→ Work required:
The answer must be every line below that contains the string "banana".

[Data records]
+-------+
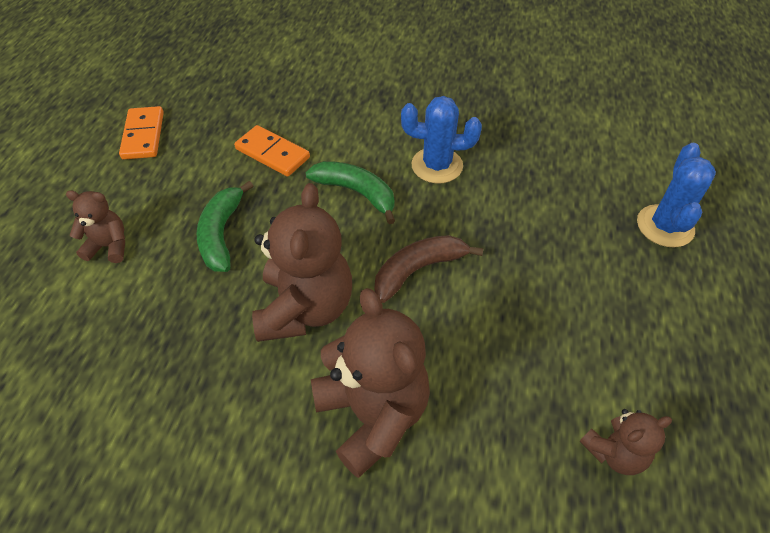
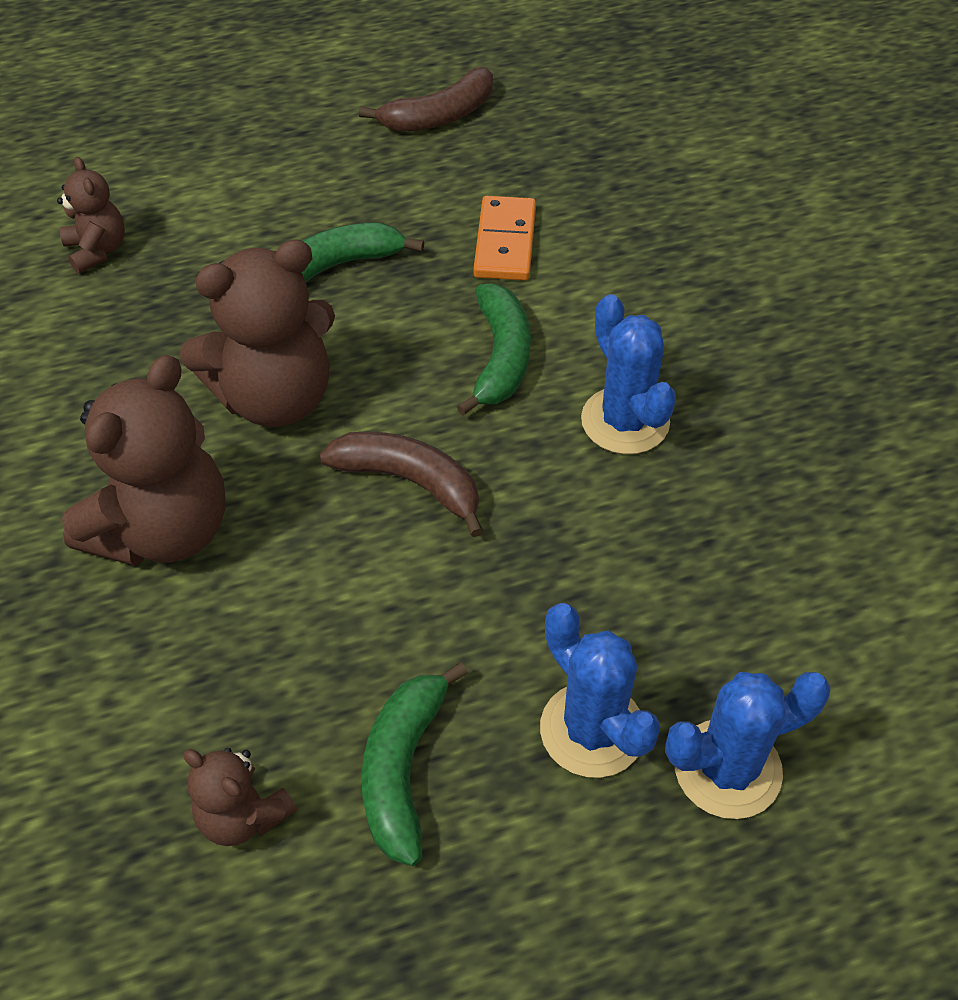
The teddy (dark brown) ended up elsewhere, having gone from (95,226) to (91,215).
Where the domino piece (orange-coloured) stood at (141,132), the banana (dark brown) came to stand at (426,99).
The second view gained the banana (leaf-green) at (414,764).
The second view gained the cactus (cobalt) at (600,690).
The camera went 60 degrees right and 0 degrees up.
+-------+
→ Task answer:
Where the domino piece (orange-coloured) stood at (141,132), the banana (dark brown) came to stand at (426,99).
The second view gained the banana (leaf-green) at (414,764).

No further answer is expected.